When a line of the records contains "bowling", copy it.

Data extracted from a collection

:::::

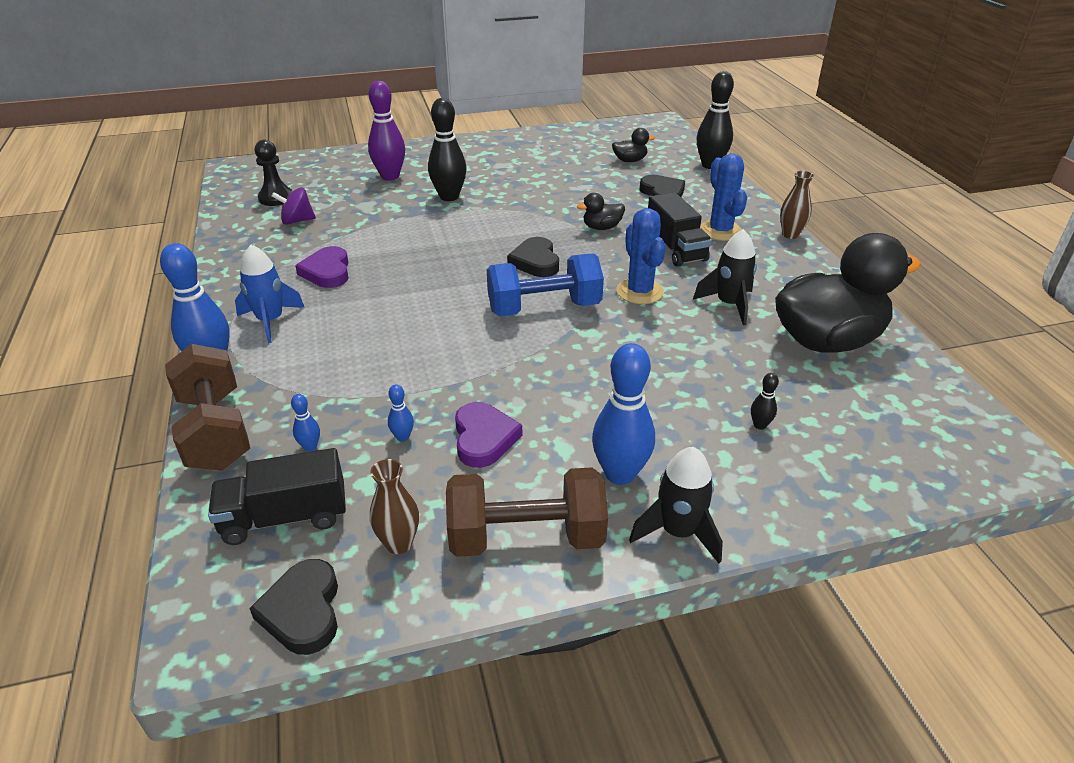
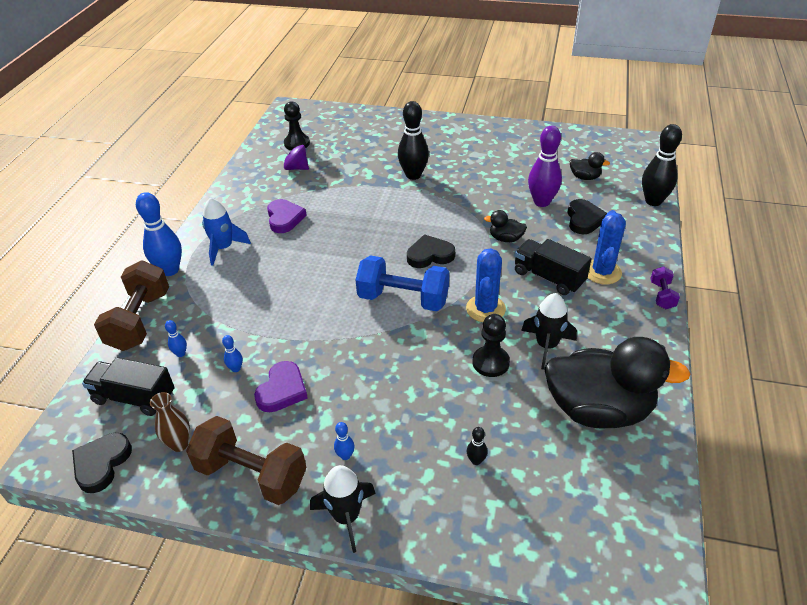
camera: 30 degrees right, 5 degrees up
(327, 272) = (284, 218): purple heart -> purple heart turned 150 degrees clockwise
(390, 176) = (386, 144): purple bowling pin -> purple bowling pin (541, 202)
(535, 261) = (430, 255): black heart -> black heart turned 60 degrees clockwise
(620, 474) = (345, 455): blue bowling pin -> blue bowling pin, size x0.44
(675, 248) = (548, 277): black truck -> black truck turned 120 degrees clockwise
(690, 335) = (490, 362): none -> black pawn
(790, 235) = (662, 295): brown vase -> purple dumbbell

:::::

WORKED SOLUTION:
(390, 176) = (386, 144): purple bowling pin -> purple bowling pin (541, 202)
(620, 474) = (345, 455): blue bowling pin -> blue bowling pin, size x0.44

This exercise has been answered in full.